Return exactly the lines of the data below, from the one that contains "building: [87,72,136,119] -> none" through the final line, and leave out every picture.
===
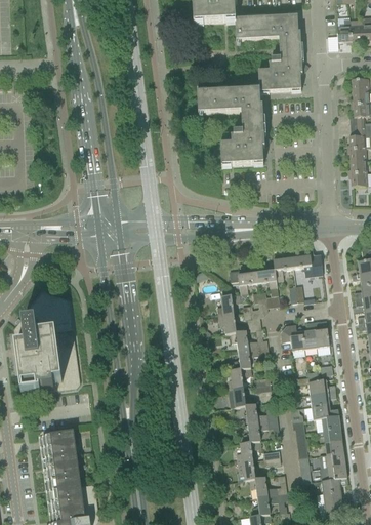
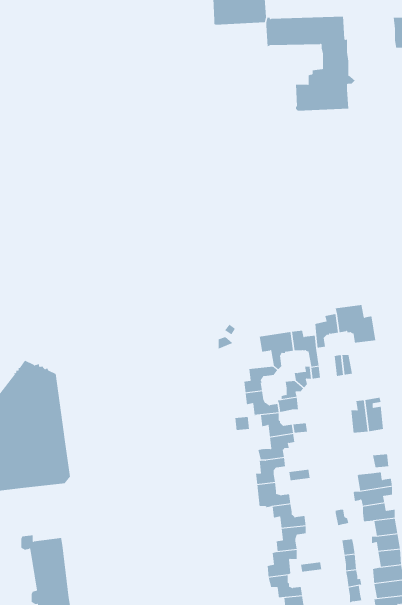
building: [197,90,269,168] -> none
building: [280,324,304,351] -> none

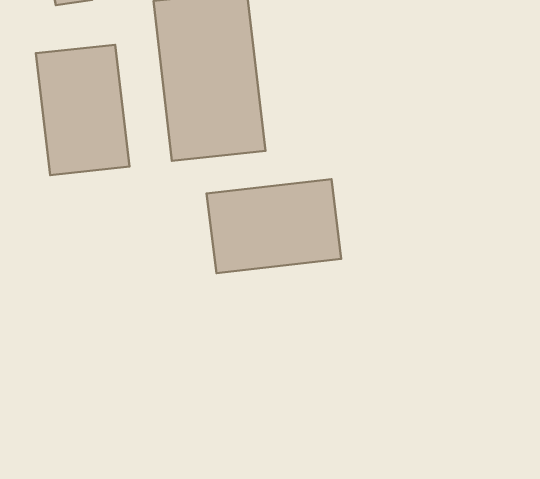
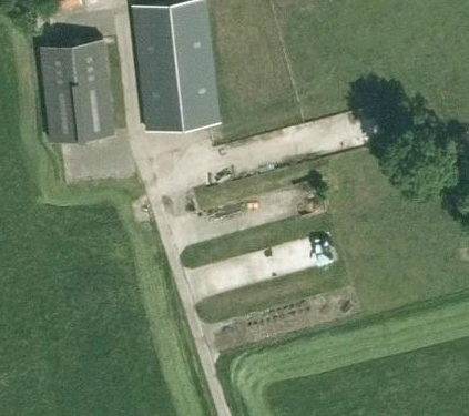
building: [207,179,341,273] -> none

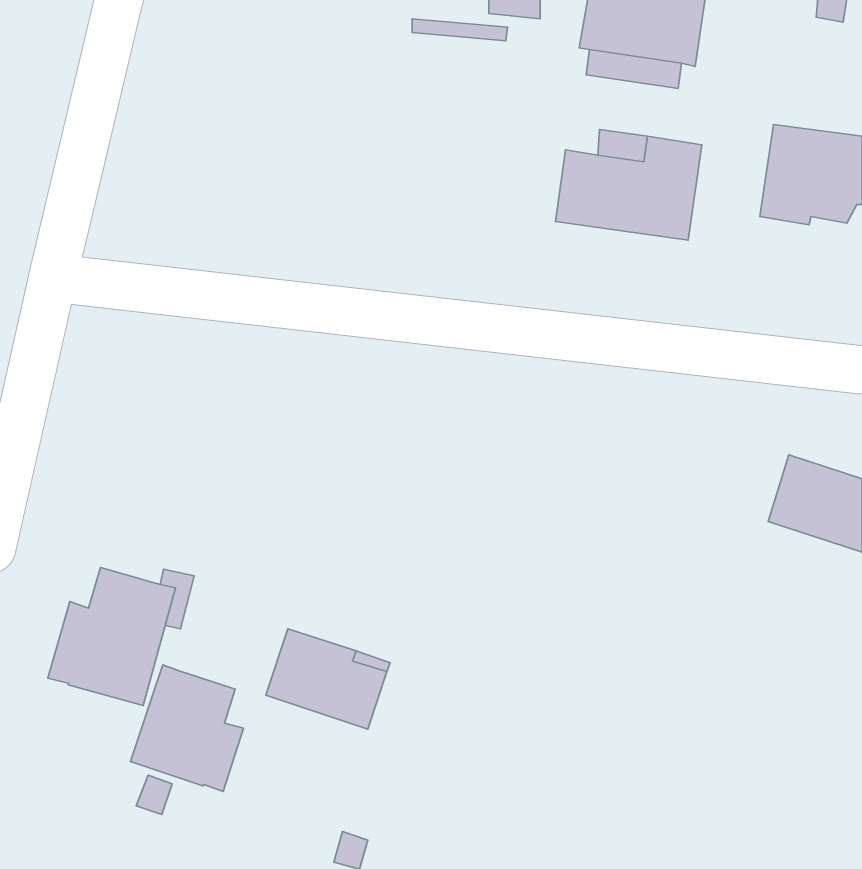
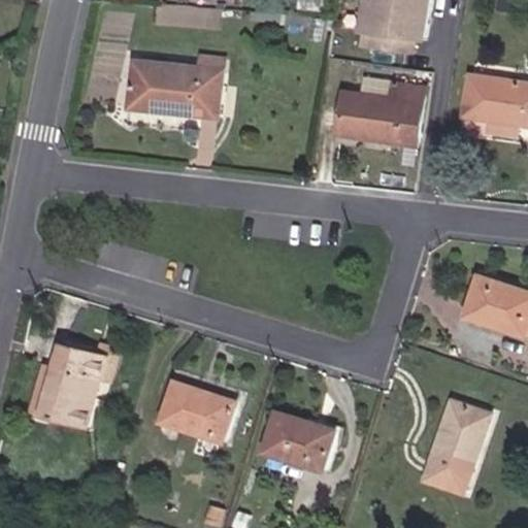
building: none -> [127,57,222,118]
building: none -> [424,399,490,493]
building: [130,665,244,792] -> none
building: none -> [264,411,335,470]

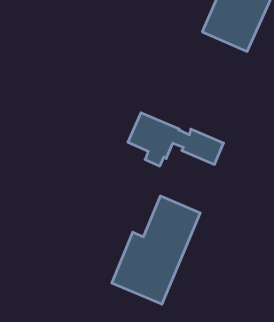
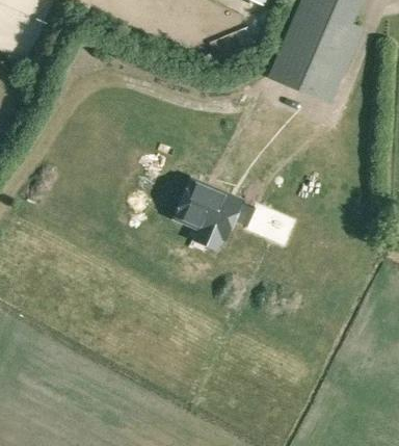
building: [112,196,200,304] -> none

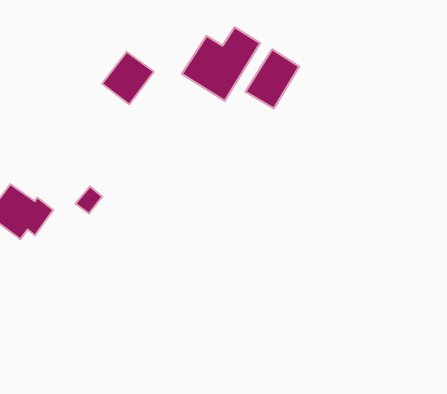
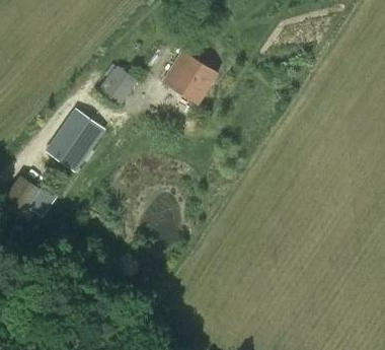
building: [245,49,299,108] -> none
building: none -> [47,110,103,170]

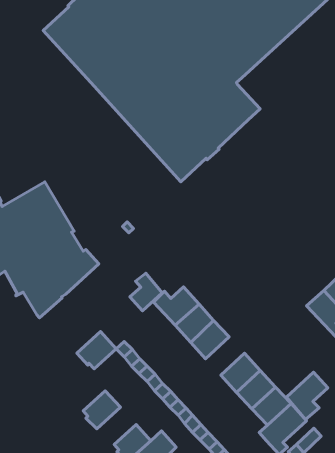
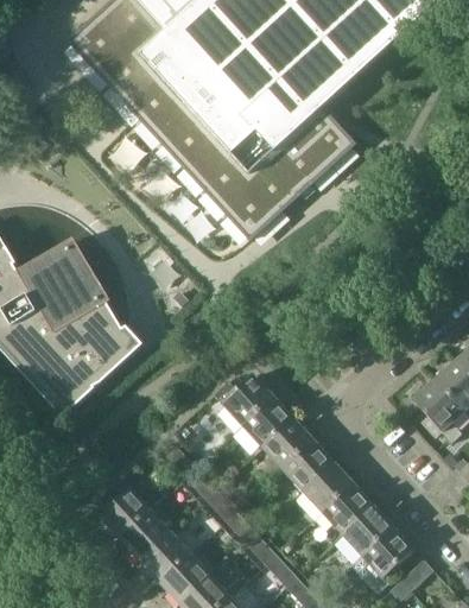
building: [130,273,162,311] -> none
building: [77,331,116,369] -> [100,487,151,536]
building: none -> [281,439,332,489]
building: [287,372,328,420] -> none
building: none -> [140,531,191,580]

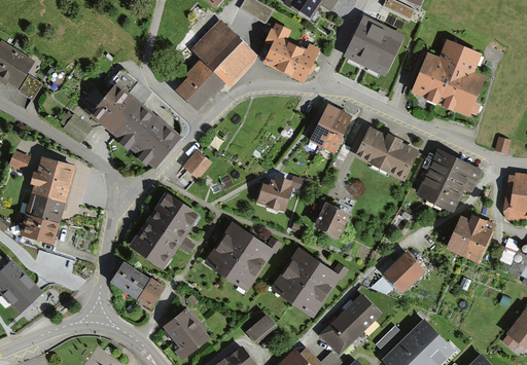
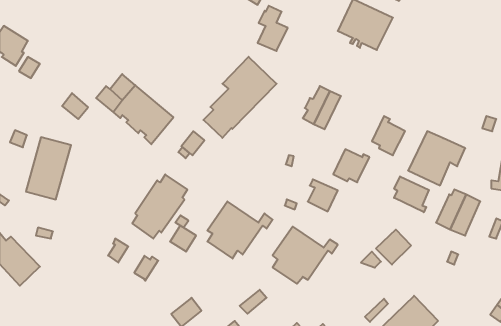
building: [177,26,252,109] -> [203,57,277,138]
building: [413,43,483,113] -> none
building: [284,45,318,80] -> none
building: [87,72,136,119] -> none
building: [357,130,394,163] -> [333,149,369,182]
building: [258,178,290,209] -> none
building: none -> [394,176,429,212]
building: [22,215,58,243] -> none
building: [121,271,148,298] -> [170,225,196,252]
building: [322,296,378,349] -> none
building: [165,309,197,340] -> none

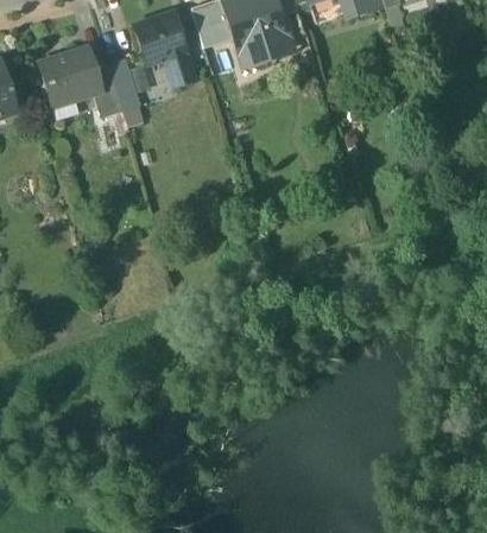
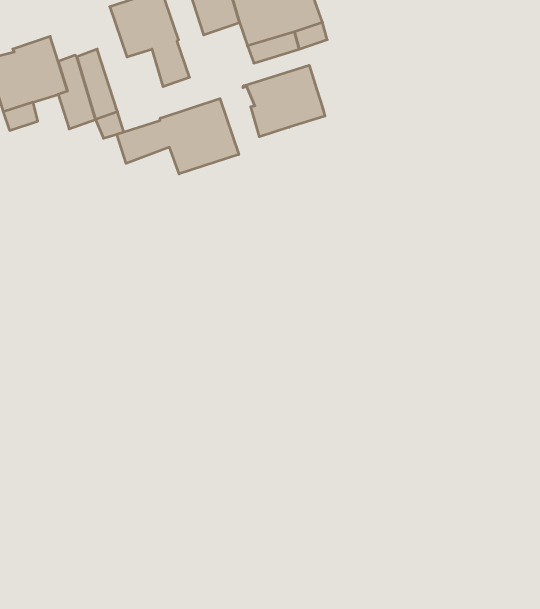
building: none -> [243,65,325,137]
building: none -> [117,99,239,174]

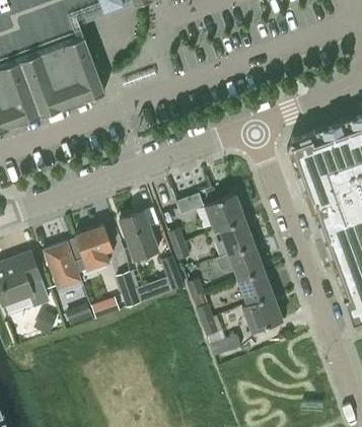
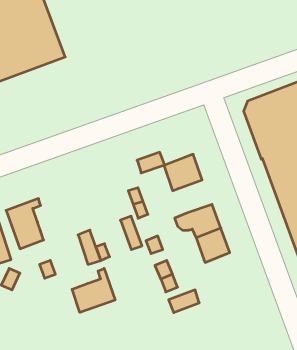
building: [119,211,158,258] -> none
building: [219,219,255,254] -> none
building: [70,225,114,272] -> none
building: [241,294,282,331] -> none
building: none -> [72,268,115,312]

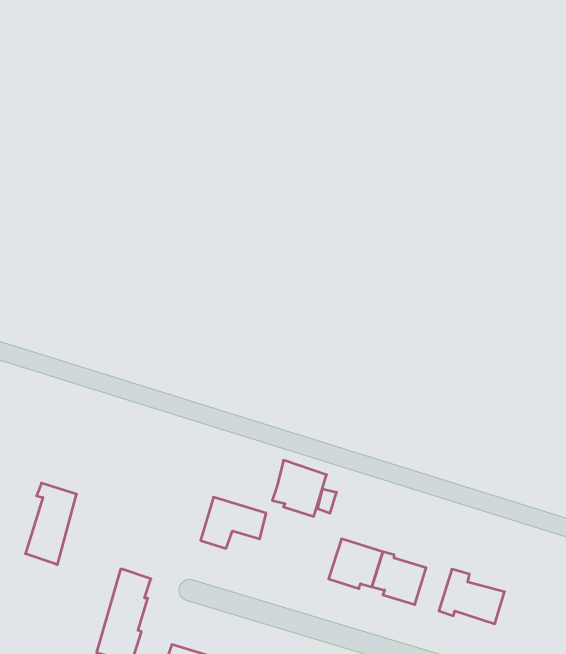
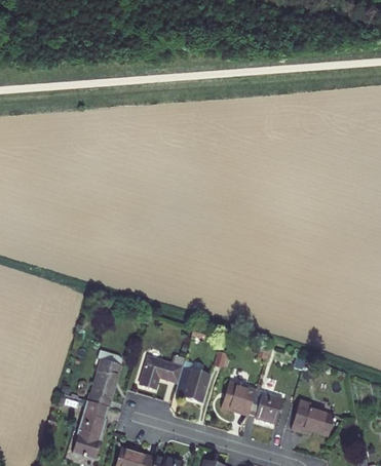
building: [272,460,327,516] -> [174,364,208,400]
building: [25,483,77,565] -> [88,355,121,407]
===
## Solution for this task
building: [87,72,136,119] -> none
building: [357,130,394,163] -> [333,149,369,182]
building: [258,178,290,209] -> none
building: none -> [394,176,429,212]
building: [22,215,58,243] -> none
building: [121,271,148,298] -> [170,225,196,252]
building: [322,296,378,349] -> none
building: [165,309,197,340] -> none

building: none -> [243,65,325,137]
building: none -> [117,99,239,174]

building: [119,211,158,258] -> none
building: [219,219,255,254] -> none
building: [70,225,114,272] -> none
building: [241,294,282,331] -> none
building: none -> [72,268,115,312]

building: [272,460,327,516] -> [174,364,208,400]
building: [25,483,77,565] -> [88,355,121,407]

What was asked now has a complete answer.